START RECORDED INFORMATION
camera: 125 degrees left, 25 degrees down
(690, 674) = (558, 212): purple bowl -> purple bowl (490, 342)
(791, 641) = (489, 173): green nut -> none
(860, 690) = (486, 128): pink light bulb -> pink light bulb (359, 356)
END RECORDED INFORMATION
START RECORDED INFORMATION
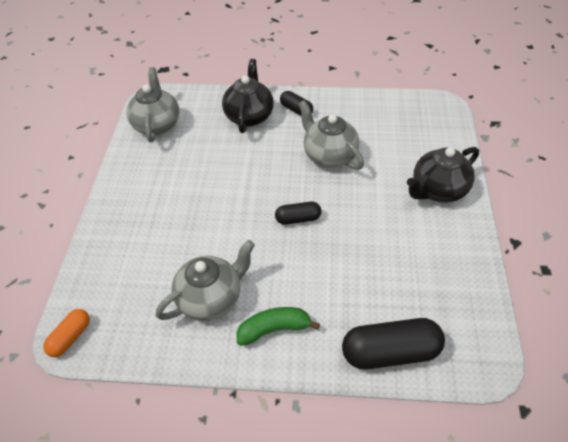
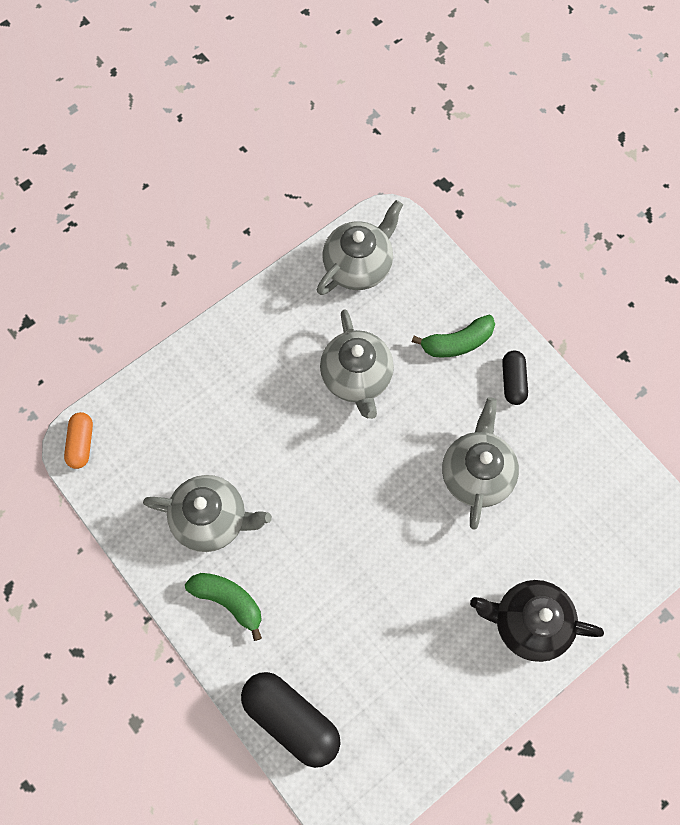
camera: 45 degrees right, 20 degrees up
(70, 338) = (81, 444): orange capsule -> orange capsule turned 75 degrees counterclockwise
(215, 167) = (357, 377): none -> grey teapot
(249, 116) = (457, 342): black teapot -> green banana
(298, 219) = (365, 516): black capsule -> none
END RECORDED INFORMATION
REQUIRED ACTION: Each line containing "degrees" belongs in the answer; pick these out of the material and copy them.

TASK RESPONSE:
camera: 125 degrees left, 25 degrees down
camera: 45 degrees right, 20 degrees up
(70, 338) = (81, 444): orange capsule -> orange capsule turned 75 degrees counterclockwise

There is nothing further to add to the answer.